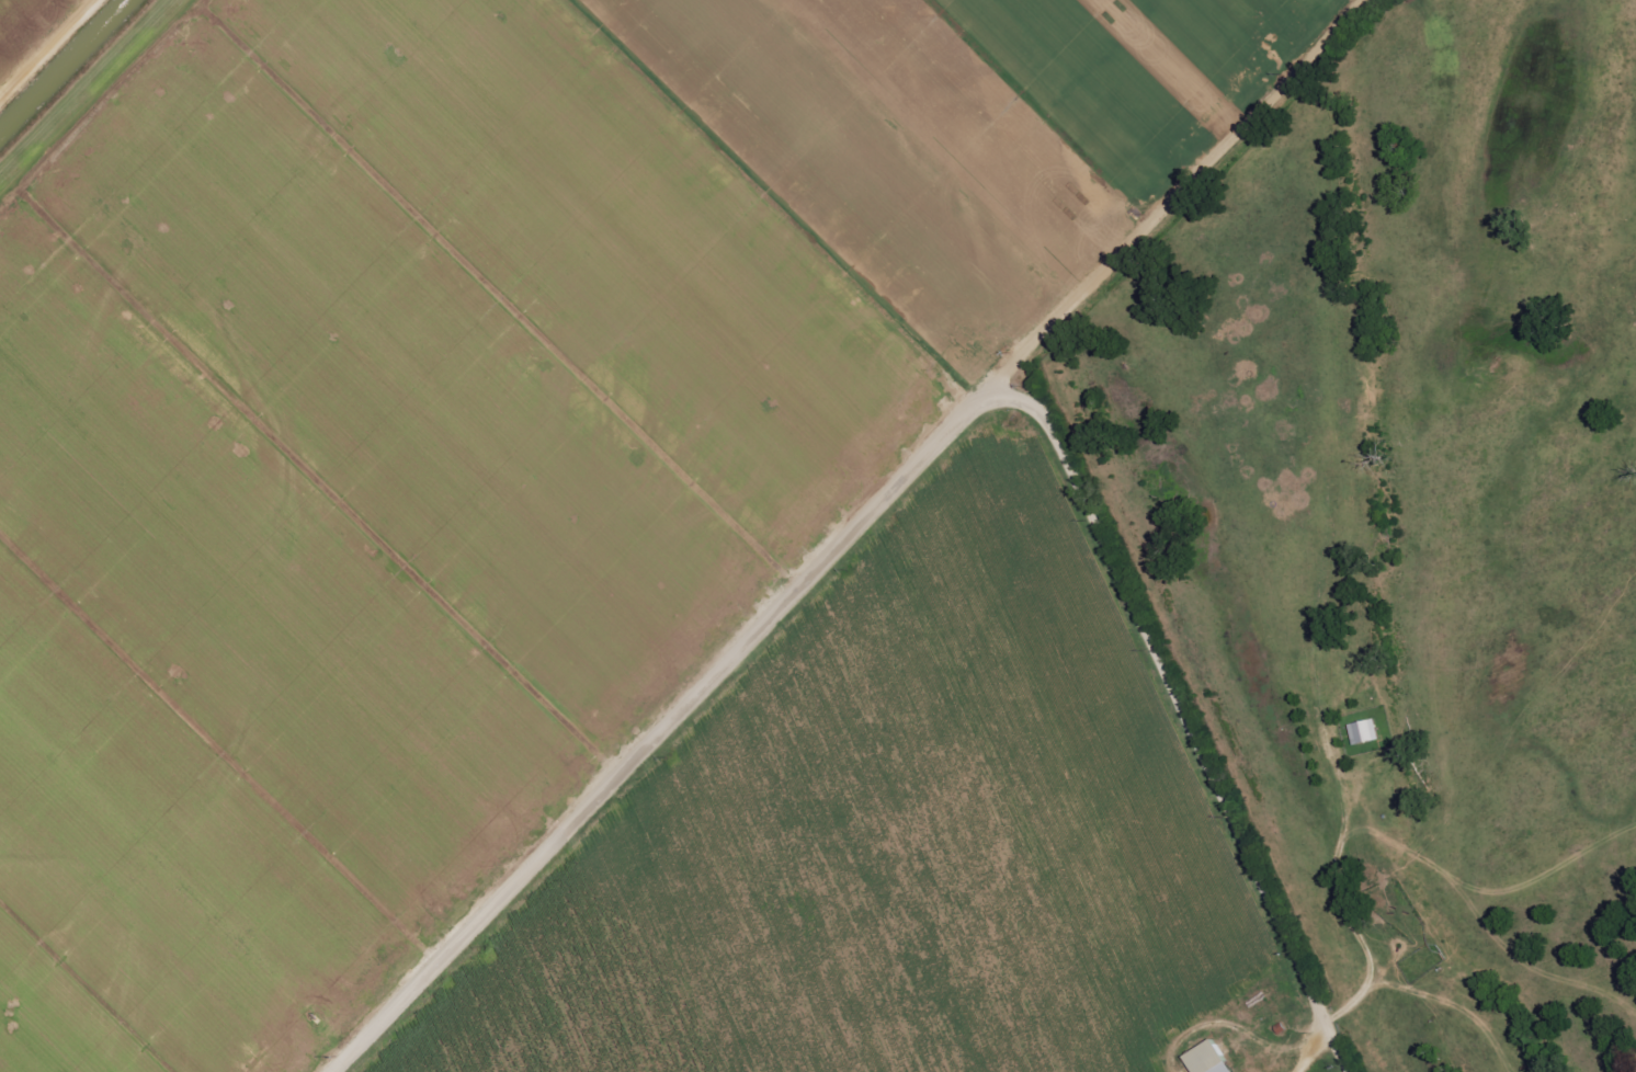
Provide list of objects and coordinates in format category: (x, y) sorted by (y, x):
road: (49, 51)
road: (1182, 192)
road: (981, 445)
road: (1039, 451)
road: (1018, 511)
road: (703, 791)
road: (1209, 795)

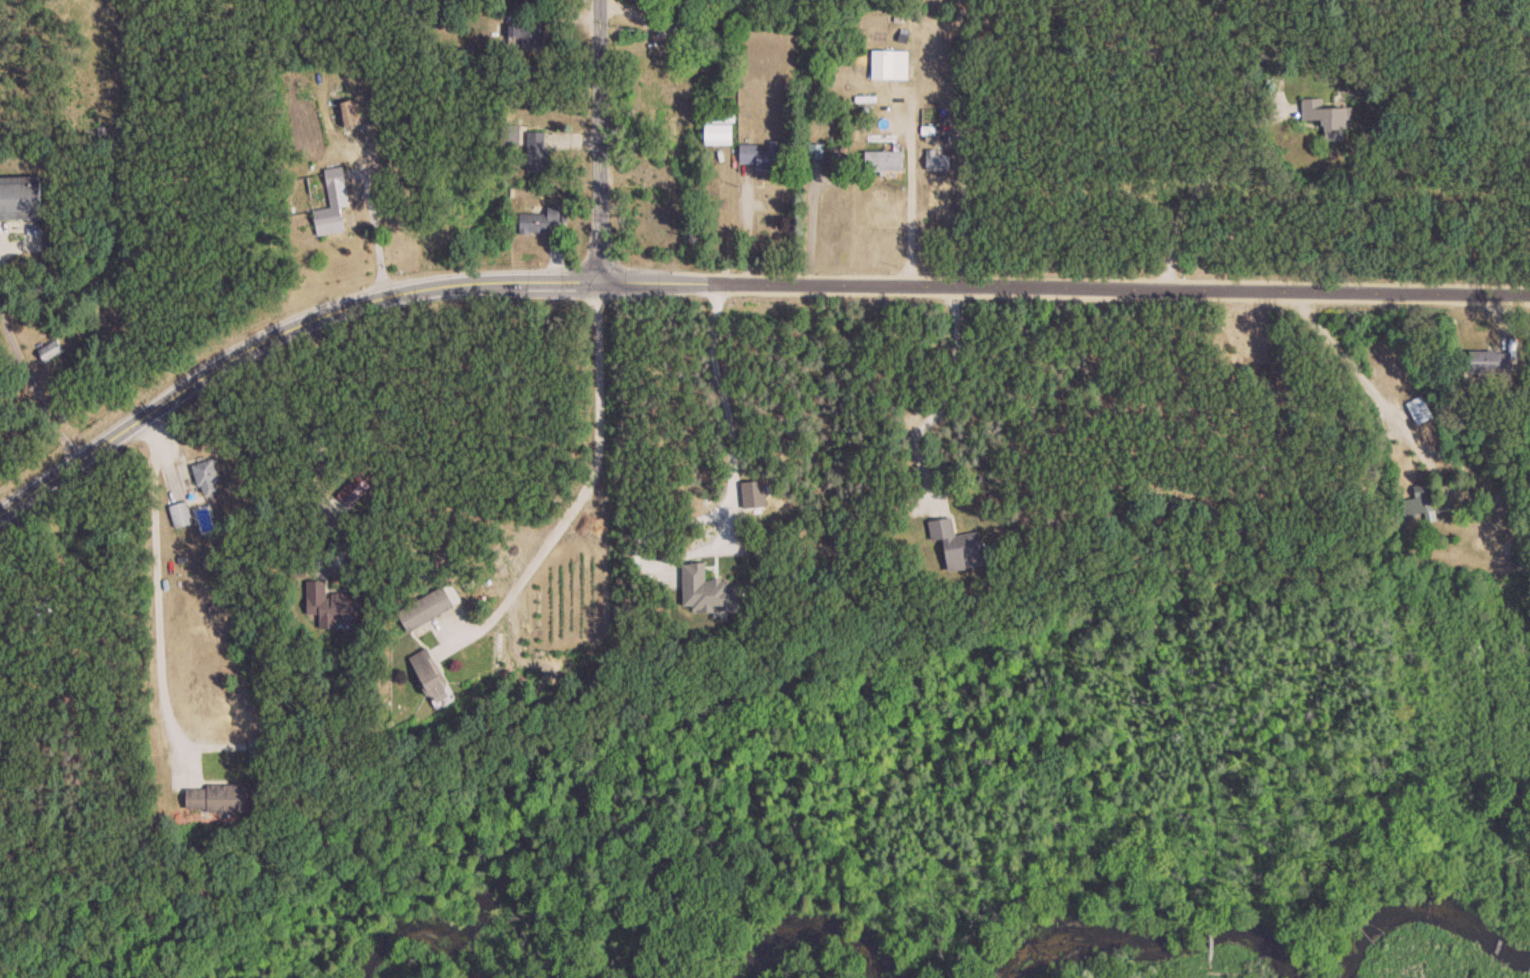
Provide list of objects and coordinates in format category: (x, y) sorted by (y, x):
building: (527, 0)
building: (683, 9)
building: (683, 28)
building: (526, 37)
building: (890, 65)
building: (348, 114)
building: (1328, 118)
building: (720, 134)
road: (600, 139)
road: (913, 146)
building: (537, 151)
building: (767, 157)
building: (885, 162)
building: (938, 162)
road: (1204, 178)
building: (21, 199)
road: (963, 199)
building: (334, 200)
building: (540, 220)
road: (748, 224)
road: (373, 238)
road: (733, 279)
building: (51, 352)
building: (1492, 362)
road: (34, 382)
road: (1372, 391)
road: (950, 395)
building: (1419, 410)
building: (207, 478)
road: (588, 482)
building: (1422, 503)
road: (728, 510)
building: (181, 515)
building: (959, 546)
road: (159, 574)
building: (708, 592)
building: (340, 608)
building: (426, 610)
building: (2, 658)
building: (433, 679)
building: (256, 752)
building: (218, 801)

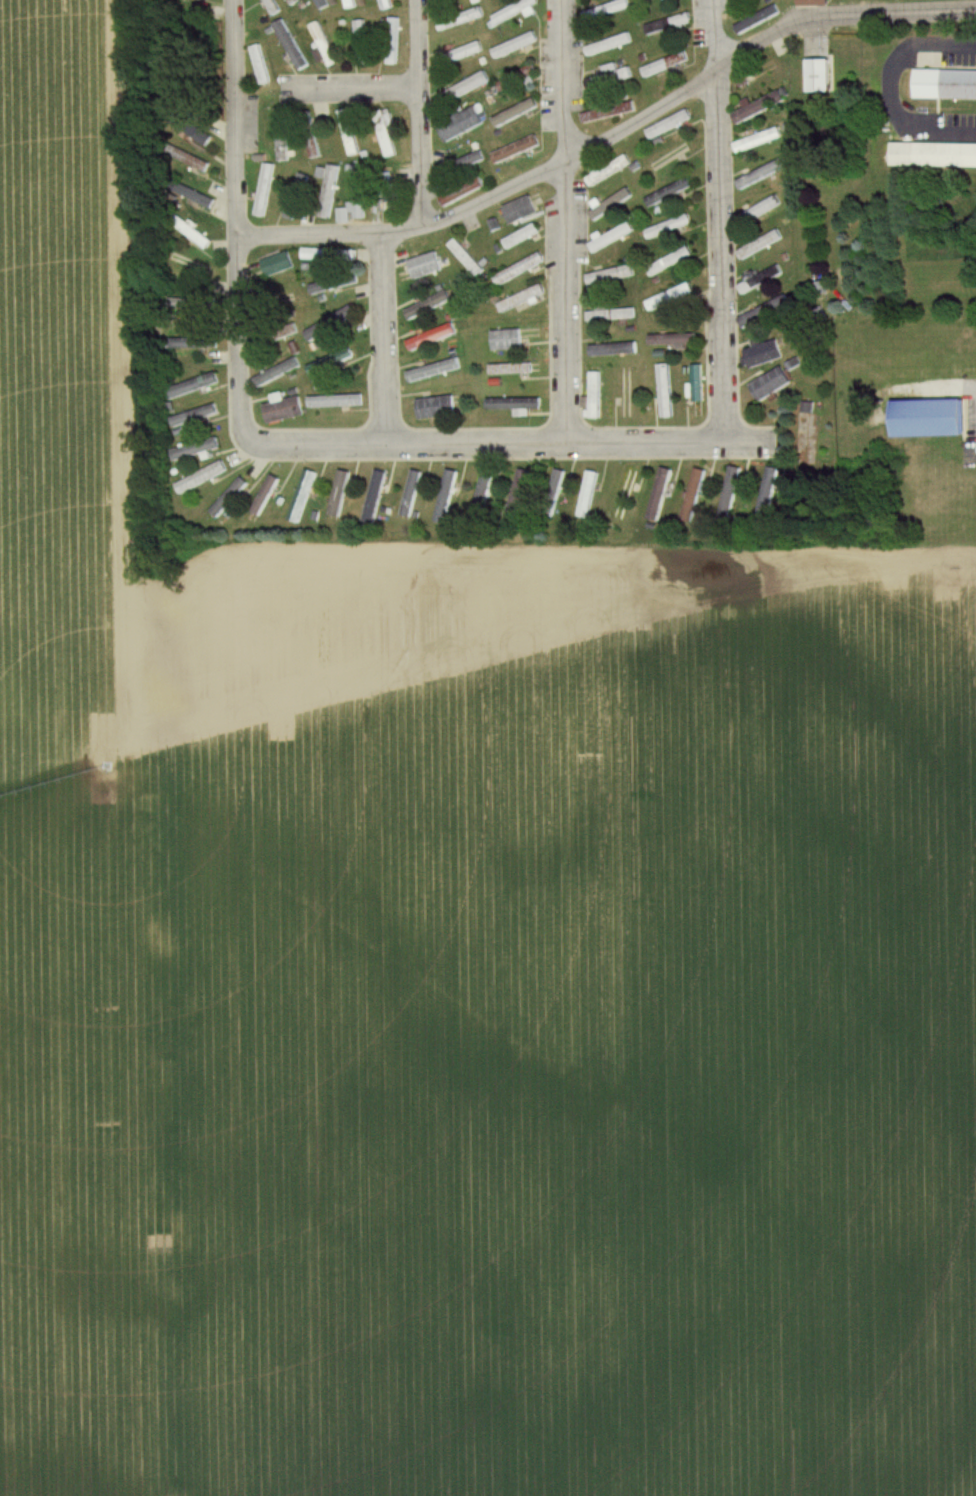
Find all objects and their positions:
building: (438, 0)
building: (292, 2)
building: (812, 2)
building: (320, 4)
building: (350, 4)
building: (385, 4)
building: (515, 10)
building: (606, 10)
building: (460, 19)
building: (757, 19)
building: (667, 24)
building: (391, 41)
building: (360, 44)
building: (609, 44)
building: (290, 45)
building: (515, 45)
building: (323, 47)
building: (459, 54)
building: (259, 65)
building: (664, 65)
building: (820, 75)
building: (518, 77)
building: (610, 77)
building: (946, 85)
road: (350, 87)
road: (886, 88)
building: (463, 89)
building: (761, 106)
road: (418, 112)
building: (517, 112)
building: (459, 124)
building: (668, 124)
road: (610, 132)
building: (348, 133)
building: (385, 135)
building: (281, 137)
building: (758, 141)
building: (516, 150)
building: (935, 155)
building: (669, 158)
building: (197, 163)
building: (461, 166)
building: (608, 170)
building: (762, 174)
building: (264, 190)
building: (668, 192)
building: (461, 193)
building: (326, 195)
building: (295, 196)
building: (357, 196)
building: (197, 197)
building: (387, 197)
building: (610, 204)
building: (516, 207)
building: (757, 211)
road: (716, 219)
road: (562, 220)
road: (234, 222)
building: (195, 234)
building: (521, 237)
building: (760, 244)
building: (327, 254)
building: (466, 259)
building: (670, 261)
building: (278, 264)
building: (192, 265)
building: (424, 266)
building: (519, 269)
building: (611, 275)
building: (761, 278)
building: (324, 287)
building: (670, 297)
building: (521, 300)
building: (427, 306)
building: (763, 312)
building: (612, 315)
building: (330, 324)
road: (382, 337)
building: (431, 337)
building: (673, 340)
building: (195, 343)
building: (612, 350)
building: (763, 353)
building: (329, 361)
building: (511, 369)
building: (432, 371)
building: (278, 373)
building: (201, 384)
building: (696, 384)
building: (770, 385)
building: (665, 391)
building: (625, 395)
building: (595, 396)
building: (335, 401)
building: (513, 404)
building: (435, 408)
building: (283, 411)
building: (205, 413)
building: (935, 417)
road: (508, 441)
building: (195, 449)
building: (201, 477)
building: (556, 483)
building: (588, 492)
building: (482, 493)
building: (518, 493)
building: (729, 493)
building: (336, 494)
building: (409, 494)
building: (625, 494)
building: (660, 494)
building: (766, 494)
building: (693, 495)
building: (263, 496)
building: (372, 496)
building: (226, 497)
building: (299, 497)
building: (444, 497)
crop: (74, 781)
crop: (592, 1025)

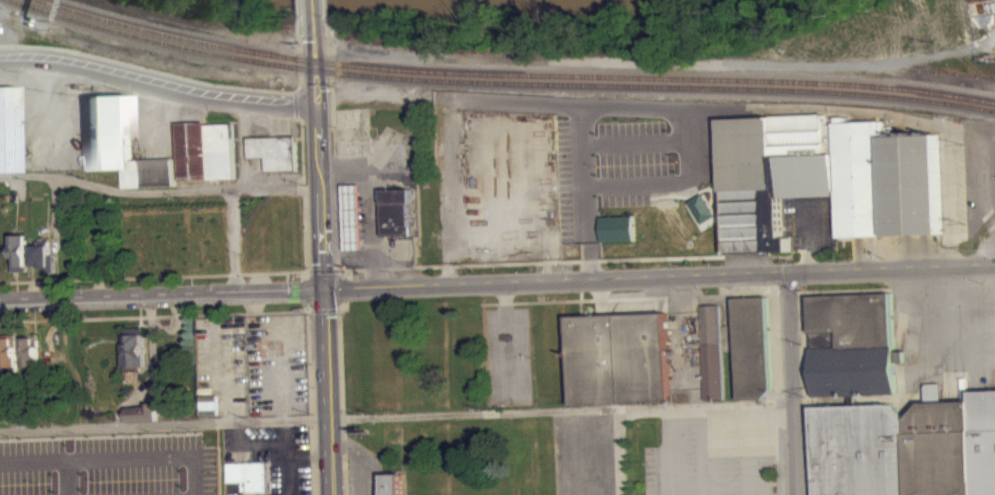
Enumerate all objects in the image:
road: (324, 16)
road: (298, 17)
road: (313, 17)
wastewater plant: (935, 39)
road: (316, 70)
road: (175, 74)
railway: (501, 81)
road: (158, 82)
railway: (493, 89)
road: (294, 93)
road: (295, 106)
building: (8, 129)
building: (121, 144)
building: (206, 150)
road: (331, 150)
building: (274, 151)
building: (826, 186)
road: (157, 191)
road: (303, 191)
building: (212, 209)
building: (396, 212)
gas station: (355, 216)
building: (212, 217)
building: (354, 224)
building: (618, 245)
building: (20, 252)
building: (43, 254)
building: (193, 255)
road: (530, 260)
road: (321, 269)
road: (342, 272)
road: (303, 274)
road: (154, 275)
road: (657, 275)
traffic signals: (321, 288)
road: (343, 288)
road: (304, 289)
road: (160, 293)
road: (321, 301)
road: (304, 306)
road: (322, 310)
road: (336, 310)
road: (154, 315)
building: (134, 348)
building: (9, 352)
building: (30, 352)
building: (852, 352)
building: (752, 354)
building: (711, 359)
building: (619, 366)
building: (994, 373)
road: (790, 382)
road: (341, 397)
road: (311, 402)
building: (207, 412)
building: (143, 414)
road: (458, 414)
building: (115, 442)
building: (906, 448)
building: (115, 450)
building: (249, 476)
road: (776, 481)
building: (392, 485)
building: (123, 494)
************
Drop every picture, then write out the remaining entries above exactly as they appear.

▸ **RESULT BELOW**
Provide list of objects and coordinates in format category: (x, y) sorted by (y, x):
road: (49, 51)
road: (1182, 192)
road: (981, 445)
road: (1039, 451)
road: (1018, 511)
road: (703, 791)
road: (1209, 795)

Provide list of objects and coordinates in format category: (x, y) sorted by (y, x):
building: (527, 0)
building: (683, 9)
building: (683, 28)
building: (526, 37)
building: (890, 65)
building: (348, 114)
building: (1328, 118)
building: (720, 134)
road: (600, 139)
road: (913, 146)
building: (537, 151)
building: (767, 157)
building: (885, 162)
building: (938, 162)
road: (1204, 178)
building: (21, 199)
road: (963, 199)
building: (334, 200)
building: (540, 220)
road: (748, 224)
road: (373, 238)
road: (733, 279)
building: (51, 352)
building: (1492, 362)
road: (34, 382)
road: (1372, 391)
road: (950, 395)
building: (1419, 410)
building: (207, 478)
road: (588, 482)
building: (1422, 503)
road: (728, 510)
building: (181, 515)
building: (959, 546)
road: (159, 574)
building: (708, 592)
building: (340, 608)
building: (426, 610)
building: (2, 658)
building: (433, 679)
building: (256, 752)
building: (218, 801)

Find all objects and their positions:
building: (438, 0)
building: (292, 2)
building: (812, 2)
building: (320, 4)
building: (350, 4)
building: (385, 4)
building: (515, 10)
building: (606, 10)
building: (460, 19)
building: (757, 19)
building: (667, 24)
building: (391, 41)
building: (360, 44)
building: (609, 44)
building: (290, 45)
building: (515, 45)
building: (323, 47)
building: (459, 54)
building: (259, 65)
building: (664, 65)
building: (820, 75)
building: (518, 77)
building: (610, 77)
building: (946, 85)
road: (350, 87)
road: (886, 88)
building: (463, 89)
building: (761, 106)
road: (418, 112)
building: (517, 112)
building: (459, 124)
building: (668, 124)
road: (610, 132)
building: (348, 133)
building: (385, 135)
building: (281, 137)
building: (758, 141)
building: (516, 150)
building: (935, 155)
building: (669, 158)
building: (197, 163)
building: (461, 166)
building: (608, 170)
building: (762, 174)
building: (264, 190)
building: (668, 192)
building: (461, 193)
building: (326, 195)
building: (295, 196)
building: (357, 196)
building: (197, 197)
building: (387, 197)
building: (610, 204)
building: (516, 207)
building: (757, 211)
road: (716, 219)
road: (562, 220)
road: (234, 222)
building: (195, 234)
building: (521, 237)
building: (760, 244)
building: (327, 254)
building: (466, 259)
building: (670, 261)
building: (278, 264)
building: (192, 265)
building: (424, 266)
building: (519, 269)
building: (611, 275)
building: (761, 278)
building: (324, 287)
building: (670, 297)
building: (521, 300)
building: (427, 306)
building: (763, 312)
building: (612, 315)
building: (330, 324)
road: (382, 337)
building: (431, 337)
building: (673, 340)
building: (195, 343)
building: (612, 350)
building: (763, 353)
building: (329, 361)
building: (511, 369)
building: (432, 371)
building: (278, 373)
building: (201, 384)
building: (696, 384)
building: (770, 385)
building: (665, 391)
building: (625, 395)
building: (595, 396)
building: (335, 401)
building: (513, 404)
building: (435, 408)
building: (283, 411)
building: (205, 413)
building: (935, 417)
road: (508, 441)
building: (195, 449)
building: (201, 477)
building: (556, 483)
building: (588, 492)
building: (482, 493)
building: (518, 493)
building: (729, 493)
building: (336, 494)
building: (409, 494)
building: (625, 494)
building: (660, 494)
building: (766, 494)
building: (693, 495)
building: (263, 496)
building: (372, 496)
building: (226, 497)
building: (299, 497)
building: (444, 497)
crop: (74, 781)
crop: (592, 1025)

Enumerate all objects in the image:
road: (324, 16)
road: (298, 17)
road: (313, 17)
wastewater plant: (935, 39)
road: (316, 70)
road: (175, 74)
railway: (501, 81)
road: (158, 82)
railway: (493, 89)
road: (294, 93)
road: (295, 106)
building: (8, 129)
building: (121, 144)
building: (206, 150)
road: (331, 150)
building: (274, 151)
building: (826, 186)
road: (157, 191)
road: (303, 191)
building: (212, 209)
building: (396, 212)
gas station: (355, 216)
building: (212, 217)
building: (354, 224)
building: (618, 245)
building: (20, 252)
building: (43, 254)
building: (193, 255)
road: (530, 260)
road: (321, 269)
road: (342, 272)
road: (303, 274)
road: (154, 275)
road: (657, 275)
traffic signals: (321, 288)
road: (343, 288)
road: (304, 289)
road: (160, 293)
road: (321, 301)
road: (304, 306)
road: (322, 310)
road: (336, 310)
road: (154, 315)
building: (134, 348)
building: (9, 352)
building: (30, 352)
building: (852, 352)
building: (752, 354)
building: (711, 359)
building: (619, 366)
building: (994, 373)
road: (790, 382)
road: (341, 397)
road: (311, 402)
building: (207, 412)
building: (143, 414)
road: (458, 414)
building: (115, 442)
building: (906, 448)
building: (115, 450)
building: (249, 476)
road: (776, 481)
building: (392, 485)
building: (123, 494)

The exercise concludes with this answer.